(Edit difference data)
------
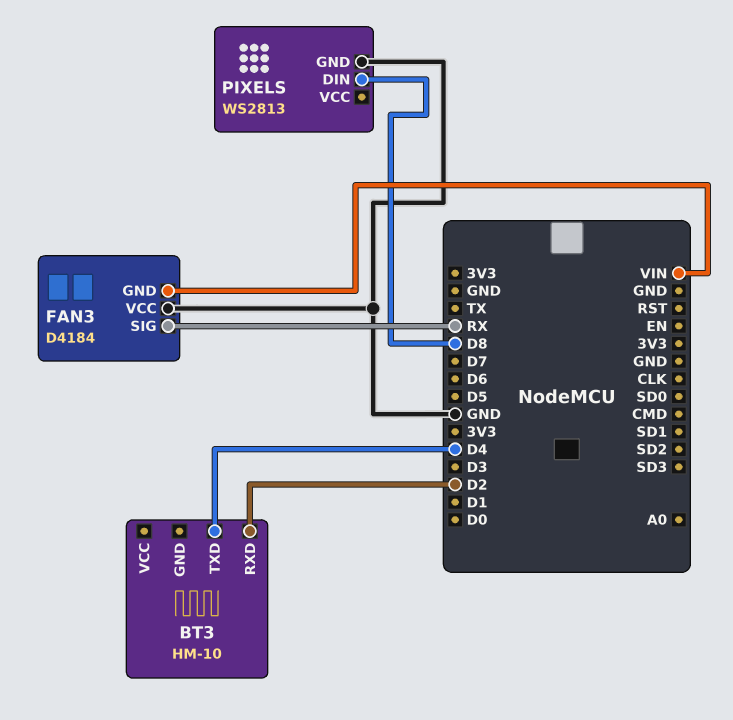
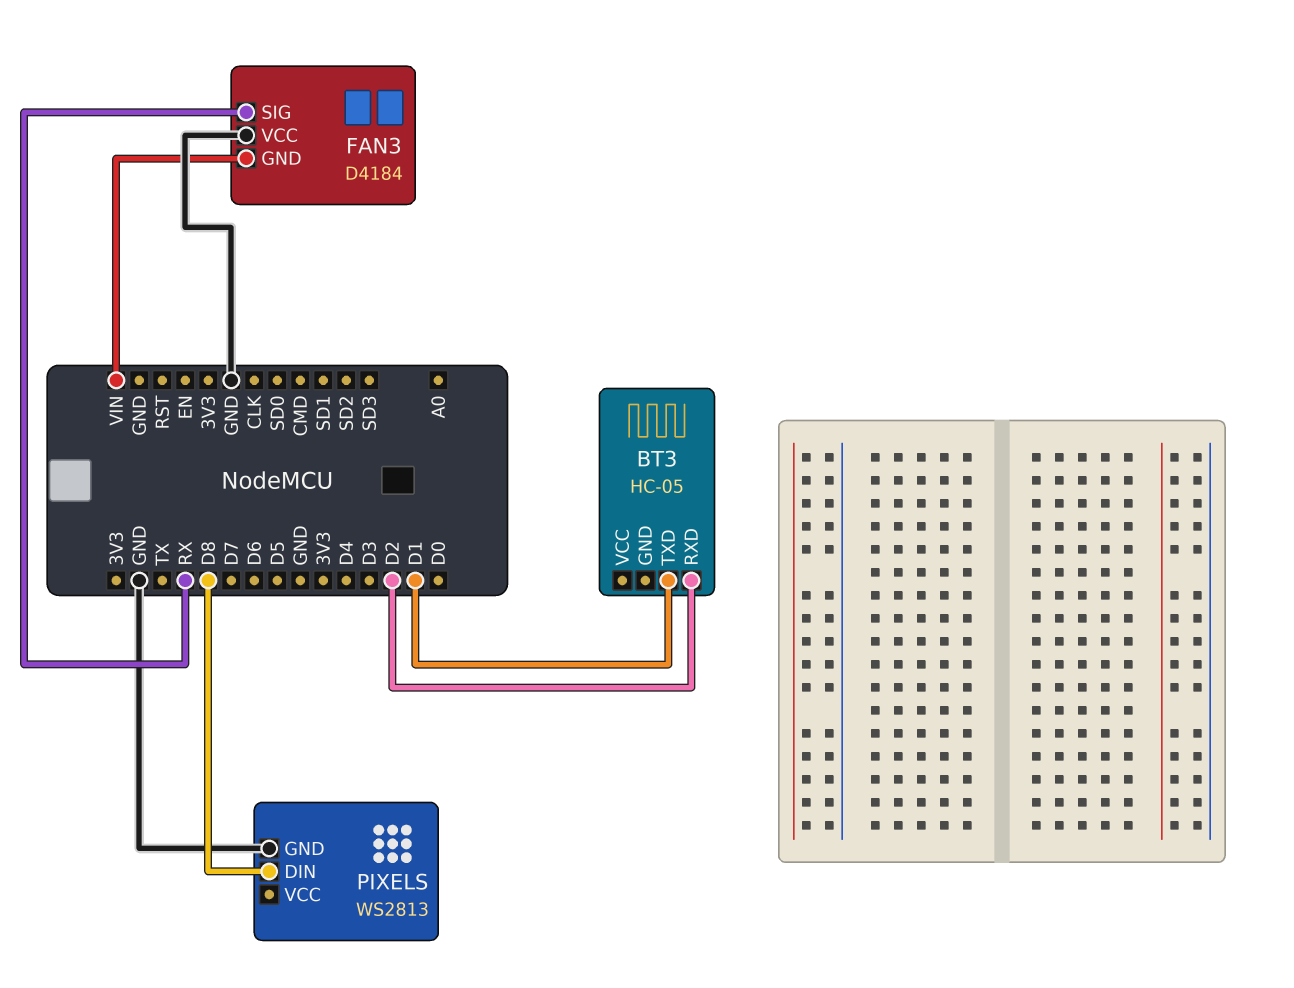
BT3: HM-10 -> HC-05
BT3 pin TXD: D4 -> D1

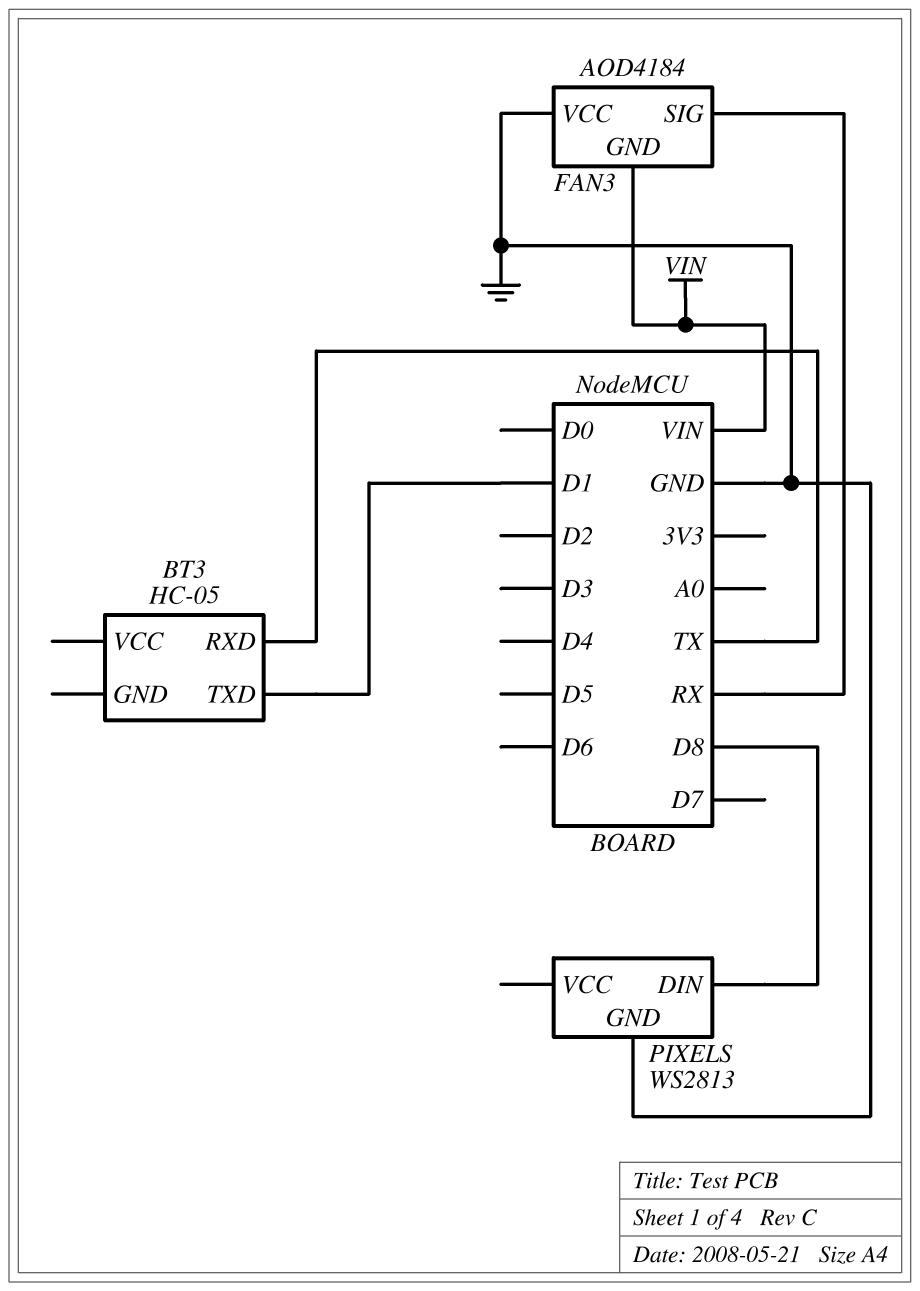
BT3 pin RXD: D2 -> TX
FAN3: D4184 -> AOD4184

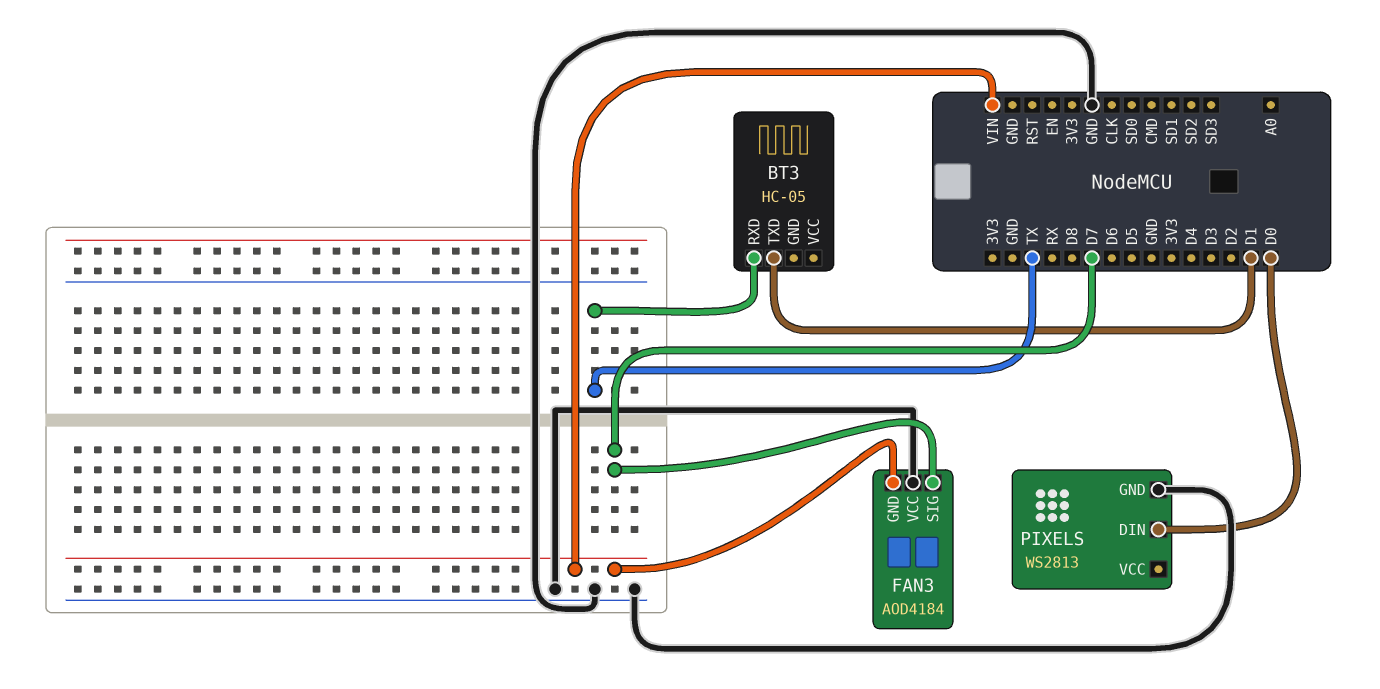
FAN3 pin SIG: RX -> D7
PIXELS pin DIN: D8 -> D0

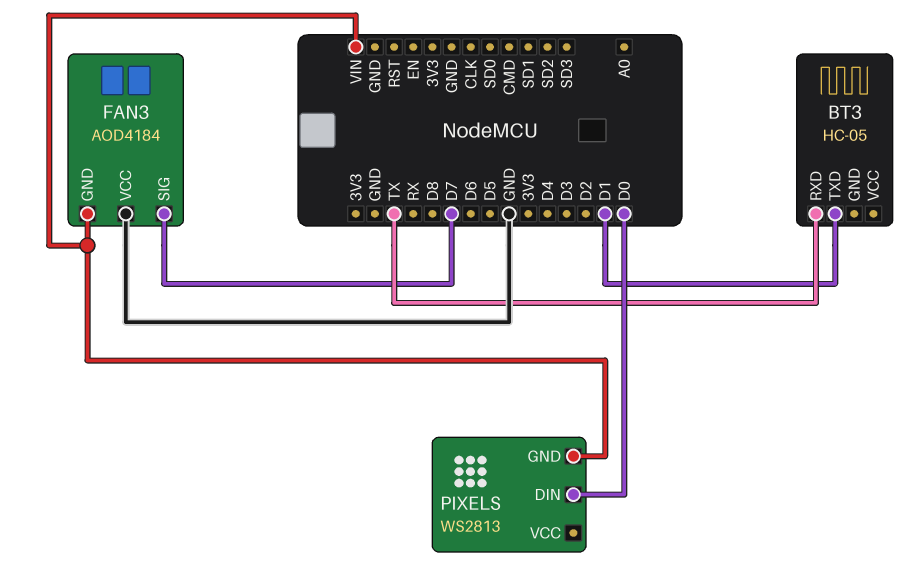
PIXELS pin GND: GND -> VIN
------
*Exercise*. I need each line of the entries that holds the string "PIXELS" located and copied.

*Reply to the exercise*.
PIXELS pin DIN: D8 -> D0
PIXELS pin GND: GND -> VIN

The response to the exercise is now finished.